_Records provided_
=====

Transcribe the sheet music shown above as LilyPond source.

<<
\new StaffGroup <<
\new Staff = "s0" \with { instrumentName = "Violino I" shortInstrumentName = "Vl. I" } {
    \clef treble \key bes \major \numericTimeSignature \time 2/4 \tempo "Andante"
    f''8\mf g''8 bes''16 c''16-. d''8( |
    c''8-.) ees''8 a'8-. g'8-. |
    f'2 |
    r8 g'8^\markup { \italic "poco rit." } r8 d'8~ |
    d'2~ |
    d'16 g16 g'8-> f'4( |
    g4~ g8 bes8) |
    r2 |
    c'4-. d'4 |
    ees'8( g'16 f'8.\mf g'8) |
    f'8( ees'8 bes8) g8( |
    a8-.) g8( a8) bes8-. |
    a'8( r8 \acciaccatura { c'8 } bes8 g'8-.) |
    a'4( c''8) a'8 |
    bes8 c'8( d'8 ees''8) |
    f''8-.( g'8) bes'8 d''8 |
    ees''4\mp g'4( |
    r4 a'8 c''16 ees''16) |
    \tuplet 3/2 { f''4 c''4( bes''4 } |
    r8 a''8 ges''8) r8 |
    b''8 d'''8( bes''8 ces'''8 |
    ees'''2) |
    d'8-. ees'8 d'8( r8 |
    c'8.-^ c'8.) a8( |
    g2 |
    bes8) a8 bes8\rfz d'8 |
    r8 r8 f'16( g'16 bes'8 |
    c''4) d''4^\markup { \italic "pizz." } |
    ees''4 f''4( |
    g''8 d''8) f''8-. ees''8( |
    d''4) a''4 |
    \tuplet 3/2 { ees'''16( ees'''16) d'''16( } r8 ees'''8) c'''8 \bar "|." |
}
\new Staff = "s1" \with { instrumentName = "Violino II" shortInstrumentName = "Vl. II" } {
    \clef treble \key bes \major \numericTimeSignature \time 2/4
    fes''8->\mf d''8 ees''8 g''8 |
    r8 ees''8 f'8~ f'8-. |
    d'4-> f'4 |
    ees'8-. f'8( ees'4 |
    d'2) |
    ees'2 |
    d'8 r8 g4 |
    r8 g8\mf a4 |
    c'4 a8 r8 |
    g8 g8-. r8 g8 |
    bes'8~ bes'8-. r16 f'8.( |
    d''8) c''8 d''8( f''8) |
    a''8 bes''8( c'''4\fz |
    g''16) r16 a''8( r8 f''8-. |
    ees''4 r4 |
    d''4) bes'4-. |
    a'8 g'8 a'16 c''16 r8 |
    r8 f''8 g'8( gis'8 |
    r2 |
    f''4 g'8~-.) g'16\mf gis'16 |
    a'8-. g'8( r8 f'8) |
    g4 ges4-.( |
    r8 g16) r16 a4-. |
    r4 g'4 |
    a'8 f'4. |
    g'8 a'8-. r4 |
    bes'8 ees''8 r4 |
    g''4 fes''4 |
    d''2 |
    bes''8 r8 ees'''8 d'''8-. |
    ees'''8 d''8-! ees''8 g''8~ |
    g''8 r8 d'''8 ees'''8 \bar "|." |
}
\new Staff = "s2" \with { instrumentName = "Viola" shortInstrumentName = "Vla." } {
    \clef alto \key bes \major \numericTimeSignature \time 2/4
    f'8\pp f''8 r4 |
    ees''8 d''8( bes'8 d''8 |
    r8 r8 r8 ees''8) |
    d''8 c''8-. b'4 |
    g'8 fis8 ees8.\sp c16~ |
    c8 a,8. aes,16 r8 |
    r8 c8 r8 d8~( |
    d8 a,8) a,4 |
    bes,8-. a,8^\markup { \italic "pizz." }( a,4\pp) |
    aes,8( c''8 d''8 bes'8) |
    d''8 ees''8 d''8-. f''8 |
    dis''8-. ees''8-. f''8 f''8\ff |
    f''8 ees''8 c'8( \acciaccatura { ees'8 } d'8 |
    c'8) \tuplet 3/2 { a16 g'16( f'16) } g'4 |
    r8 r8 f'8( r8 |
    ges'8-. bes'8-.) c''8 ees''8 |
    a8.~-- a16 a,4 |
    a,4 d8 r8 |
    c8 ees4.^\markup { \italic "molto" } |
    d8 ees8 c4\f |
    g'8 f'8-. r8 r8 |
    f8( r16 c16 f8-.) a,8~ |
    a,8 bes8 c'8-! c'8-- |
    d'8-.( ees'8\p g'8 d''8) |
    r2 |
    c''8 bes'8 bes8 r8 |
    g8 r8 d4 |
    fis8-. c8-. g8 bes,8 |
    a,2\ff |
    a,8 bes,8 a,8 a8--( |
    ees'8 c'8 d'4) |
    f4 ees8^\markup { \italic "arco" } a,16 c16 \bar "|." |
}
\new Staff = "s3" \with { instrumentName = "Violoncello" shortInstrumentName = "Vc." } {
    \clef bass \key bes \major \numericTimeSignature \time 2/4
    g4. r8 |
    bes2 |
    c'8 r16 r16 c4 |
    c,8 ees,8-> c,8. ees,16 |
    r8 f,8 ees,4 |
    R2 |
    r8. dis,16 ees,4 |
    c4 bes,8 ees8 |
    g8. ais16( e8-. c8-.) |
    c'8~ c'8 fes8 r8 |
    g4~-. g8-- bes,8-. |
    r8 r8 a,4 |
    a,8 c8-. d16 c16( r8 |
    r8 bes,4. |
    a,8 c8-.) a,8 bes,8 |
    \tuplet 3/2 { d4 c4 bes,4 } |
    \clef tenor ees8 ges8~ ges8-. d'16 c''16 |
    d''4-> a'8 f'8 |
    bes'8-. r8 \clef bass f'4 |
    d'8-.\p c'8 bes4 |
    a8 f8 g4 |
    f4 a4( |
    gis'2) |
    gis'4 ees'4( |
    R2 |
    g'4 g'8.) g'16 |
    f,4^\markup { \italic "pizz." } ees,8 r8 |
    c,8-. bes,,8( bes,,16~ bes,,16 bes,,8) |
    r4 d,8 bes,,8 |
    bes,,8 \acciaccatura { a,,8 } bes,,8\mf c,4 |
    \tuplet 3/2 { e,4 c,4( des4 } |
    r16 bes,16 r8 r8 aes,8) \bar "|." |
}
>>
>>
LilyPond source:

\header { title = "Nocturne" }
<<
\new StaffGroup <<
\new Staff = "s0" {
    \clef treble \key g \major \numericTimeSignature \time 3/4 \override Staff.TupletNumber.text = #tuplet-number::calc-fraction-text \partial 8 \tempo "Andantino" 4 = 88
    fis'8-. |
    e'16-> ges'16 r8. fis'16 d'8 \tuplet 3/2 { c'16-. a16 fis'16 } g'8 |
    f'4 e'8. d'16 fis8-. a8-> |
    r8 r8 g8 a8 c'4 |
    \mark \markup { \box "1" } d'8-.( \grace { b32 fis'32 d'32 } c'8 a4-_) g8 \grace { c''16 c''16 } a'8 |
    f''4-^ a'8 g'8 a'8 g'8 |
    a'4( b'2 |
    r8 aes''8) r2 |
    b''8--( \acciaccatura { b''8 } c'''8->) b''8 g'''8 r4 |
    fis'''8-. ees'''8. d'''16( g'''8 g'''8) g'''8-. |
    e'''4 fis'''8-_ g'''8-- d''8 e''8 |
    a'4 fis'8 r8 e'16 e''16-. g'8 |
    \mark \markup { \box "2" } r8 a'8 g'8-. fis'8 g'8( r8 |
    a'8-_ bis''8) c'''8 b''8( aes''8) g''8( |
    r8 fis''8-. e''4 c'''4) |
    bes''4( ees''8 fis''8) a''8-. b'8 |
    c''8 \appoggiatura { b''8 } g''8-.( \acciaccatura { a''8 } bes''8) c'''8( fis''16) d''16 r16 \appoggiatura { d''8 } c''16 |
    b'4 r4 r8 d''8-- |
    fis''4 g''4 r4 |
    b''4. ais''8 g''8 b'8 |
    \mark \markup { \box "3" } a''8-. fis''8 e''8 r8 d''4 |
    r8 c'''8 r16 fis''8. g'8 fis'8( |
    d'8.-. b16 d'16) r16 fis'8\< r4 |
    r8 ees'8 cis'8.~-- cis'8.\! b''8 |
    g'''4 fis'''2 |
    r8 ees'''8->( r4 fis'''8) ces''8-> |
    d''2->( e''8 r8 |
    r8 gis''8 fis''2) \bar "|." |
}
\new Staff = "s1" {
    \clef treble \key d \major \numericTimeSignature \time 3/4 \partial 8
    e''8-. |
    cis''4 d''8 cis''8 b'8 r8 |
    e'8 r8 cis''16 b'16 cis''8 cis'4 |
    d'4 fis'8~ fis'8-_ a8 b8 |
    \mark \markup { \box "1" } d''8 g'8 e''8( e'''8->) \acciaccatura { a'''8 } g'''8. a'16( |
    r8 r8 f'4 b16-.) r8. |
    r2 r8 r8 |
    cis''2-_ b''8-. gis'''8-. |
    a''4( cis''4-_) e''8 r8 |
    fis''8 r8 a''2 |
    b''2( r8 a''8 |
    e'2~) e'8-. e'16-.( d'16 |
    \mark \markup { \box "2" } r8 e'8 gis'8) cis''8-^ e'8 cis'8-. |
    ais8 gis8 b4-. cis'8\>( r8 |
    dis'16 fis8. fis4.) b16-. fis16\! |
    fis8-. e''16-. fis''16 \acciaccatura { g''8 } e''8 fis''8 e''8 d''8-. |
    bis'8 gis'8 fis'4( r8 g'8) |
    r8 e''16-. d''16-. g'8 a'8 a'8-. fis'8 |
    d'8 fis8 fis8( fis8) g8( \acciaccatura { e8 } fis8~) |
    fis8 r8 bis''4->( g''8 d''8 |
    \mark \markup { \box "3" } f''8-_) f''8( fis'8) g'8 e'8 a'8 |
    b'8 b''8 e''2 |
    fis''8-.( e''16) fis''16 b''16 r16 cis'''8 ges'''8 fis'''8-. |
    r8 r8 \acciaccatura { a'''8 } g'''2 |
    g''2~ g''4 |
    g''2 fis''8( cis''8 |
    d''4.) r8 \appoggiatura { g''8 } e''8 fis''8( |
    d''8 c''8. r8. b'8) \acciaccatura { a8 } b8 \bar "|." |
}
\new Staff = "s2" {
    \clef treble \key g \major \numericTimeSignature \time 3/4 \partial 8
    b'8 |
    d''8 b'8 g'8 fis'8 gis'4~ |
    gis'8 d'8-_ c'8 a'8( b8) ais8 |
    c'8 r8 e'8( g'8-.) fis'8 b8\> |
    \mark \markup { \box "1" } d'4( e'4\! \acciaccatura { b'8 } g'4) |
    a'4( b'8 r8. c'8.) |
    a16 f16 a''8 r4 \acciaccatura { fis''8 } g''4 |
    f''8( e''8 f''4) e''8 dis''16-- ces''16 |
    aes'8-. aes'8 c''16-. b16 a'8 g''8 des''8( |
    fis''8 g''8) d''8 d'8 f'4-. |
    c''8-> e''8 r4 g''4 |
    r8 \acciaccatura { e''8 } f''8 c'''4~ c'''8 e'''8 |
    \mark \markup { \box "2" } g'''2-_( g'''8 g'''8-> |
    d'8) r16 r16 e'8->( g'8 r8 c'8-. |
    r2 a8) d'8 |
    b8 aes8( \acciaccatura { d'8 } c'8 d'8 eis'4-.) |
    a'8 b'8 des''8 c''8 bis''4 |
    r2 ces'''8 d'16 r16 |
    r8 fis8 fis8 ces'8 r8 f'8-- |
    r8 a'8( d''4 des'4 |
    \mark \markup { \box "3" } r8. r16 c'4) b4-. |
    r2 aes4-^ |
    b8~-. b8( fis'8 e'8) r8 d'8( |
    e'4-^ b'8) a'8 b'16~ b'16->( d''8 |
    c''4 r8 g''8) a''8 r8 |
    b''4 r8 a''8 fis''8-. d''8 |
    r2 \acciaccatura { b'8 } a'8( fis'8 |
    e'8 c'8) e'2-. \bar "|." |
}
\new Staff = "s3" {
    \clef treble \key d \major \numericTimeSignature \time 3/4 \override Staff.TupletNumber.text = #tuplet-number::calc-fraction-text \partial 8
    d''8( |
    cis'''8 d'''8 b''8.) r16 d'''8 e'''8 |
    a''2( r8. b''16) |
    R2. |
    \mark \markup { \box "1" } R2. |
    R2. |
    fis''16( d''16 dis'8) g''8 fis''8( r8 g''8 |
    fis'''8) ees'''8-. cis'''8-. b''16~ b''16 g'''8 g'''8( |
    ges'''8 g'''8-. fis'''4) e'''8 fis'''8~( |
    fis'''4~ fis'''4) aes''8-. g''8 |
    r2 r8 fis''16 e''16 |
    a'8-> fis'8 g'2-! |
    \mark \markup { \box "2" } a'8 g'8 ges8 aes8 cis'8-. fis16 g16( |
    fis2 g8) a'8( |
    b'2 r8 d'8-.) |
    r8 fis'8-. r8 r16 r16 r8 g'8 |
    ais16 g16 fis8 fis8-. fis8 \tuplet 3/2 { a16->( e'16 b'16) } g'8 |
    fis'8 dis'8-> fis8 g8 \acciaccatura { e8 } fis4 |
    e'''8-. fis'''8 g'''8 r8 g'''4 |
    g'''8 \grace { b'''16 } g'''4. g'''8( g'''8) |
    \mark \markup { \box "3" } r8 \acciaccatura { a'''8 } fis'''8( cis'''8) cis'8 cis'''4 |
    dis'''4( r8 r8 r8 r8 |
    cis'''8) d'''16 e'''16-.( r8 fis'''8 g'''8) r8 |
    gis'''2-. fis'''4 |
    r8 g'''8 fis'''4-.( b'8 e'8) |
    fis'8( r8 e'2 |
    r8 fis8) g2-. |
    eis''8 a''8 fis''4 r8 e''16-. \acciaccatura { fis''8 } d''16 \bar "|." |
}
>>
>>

=====

_Instructions to follow_
From the items above, copy every line that contains the string "instrumentName".

_Output of the task_
\new Staff = "s0" \with { instrumentName = "Violino I" shortInstrumentName = "Vl. I" } {
\new Staff = "s1" \with { instrumentName = "Violino II" shortInstrumentName = "Vl. II" } {
\new Staff = "s2" \with { instrumentName = "Viola" shortInstrumentName = "Vla." } {
\new Staff = "s3" \with { instrumentName = "Violoncello" shortInstrumentName = "Vc." } {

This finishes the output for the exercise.